▶ Problem description: Leave out the pictures and reproduce all of the data exactly.

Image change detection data
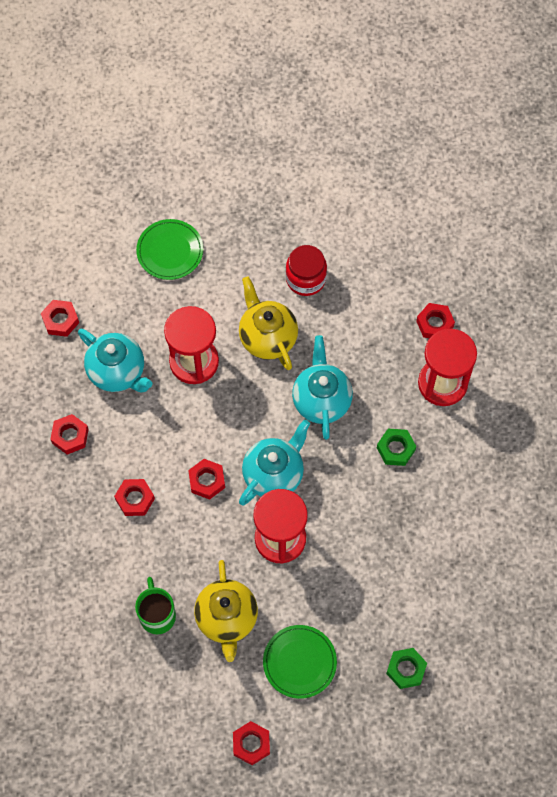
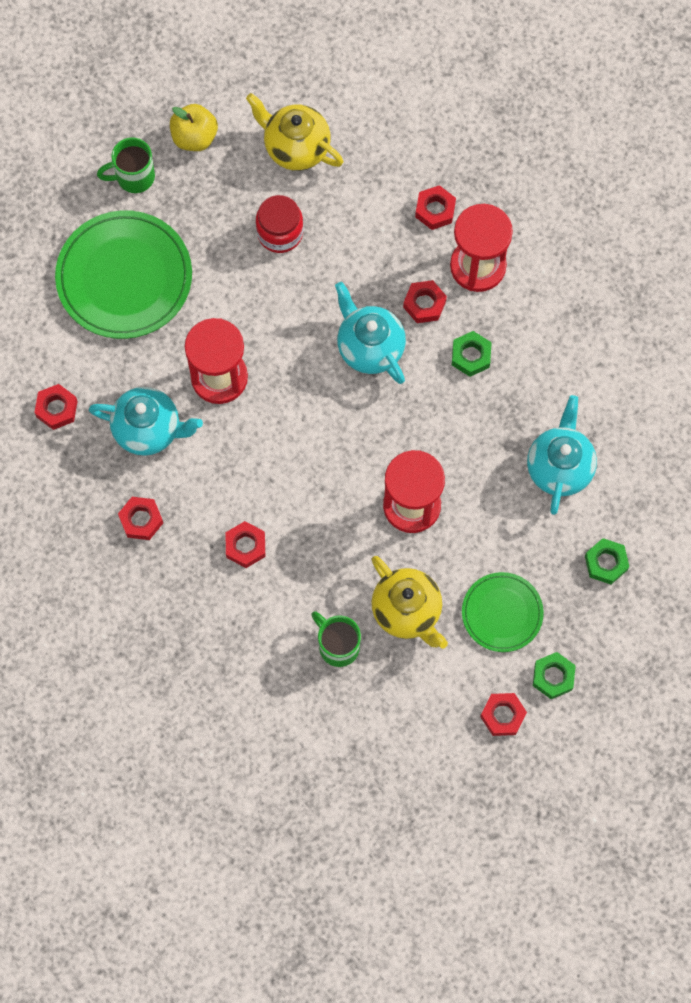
camera: 30 degrees left, 5 degrees up
(170, 251) = (124, 277): green plate -> green plate, size x1.75
(207, 481) = (305, 489): red nut -> red nut (424, 304)
(222, 182) = (134, 177): none -> green mug
(267, 337) = (278, 313): yellow teapot -> yellow teapot (296, 147)
(274, 474) = (367, 446): turquoise teapot -> turquoise teapot (559, 467)
(285, 176) = (194, 137): none -> yellow apple
(309, 736) = (553, 677): none -> green nut

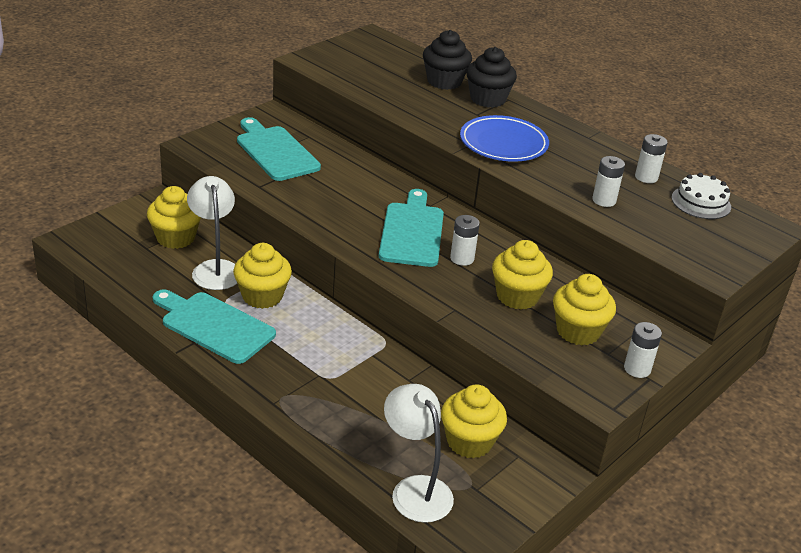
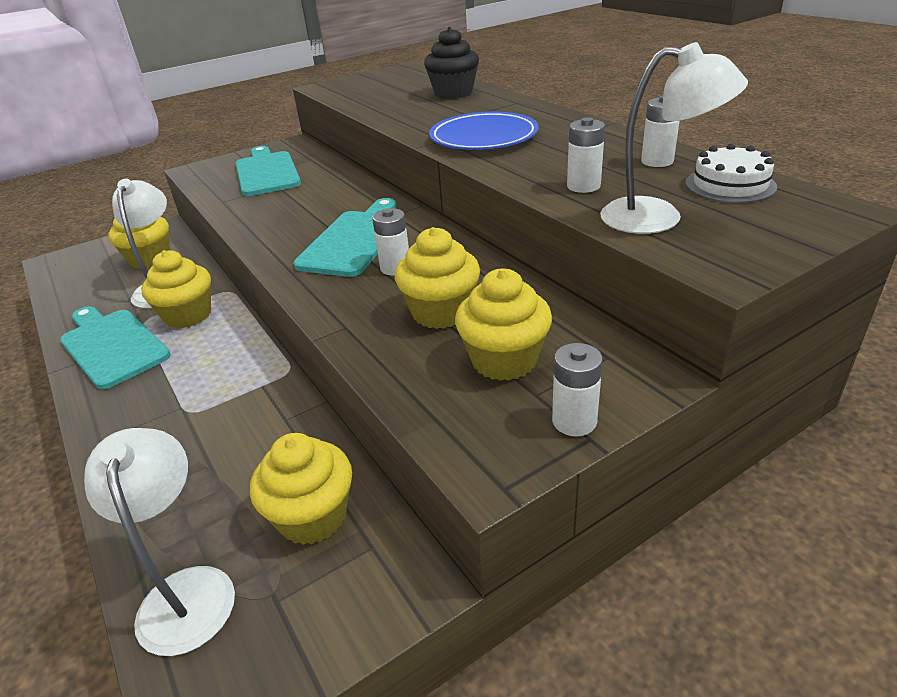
camera: 20 degrees right, 0 degrees up
(487, 99) = (492, 103): black cupcake -> none
(663, 231) = (658, 218): none -> white lamp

▶ Answer for this exercise:
camera: 30 degrees left, 5 degrees up
(170, 251) = (124, 277): green plate -> green plate, size x1.75
(207, 481) = (305, 489): red nut -> red nut (424, 304)
(222, 182) = (134, 177): none -> green mug
(267, 337) = (278, 313): yellow teapot -> yellow teapot (296, 147)
(274, 474) = (367, 446): turquoise teapot -> turquoise teapot (559, 467)
(285, 176) = (194, 137): none -> yellow apple
(309, 736) = (553, 677): none -> green nut

camera: 20 degrees right, 0 degrees up
(487, 99) = (492, 103): black cupcake -> none
(663, 231) = (658, 218): none -> white lamp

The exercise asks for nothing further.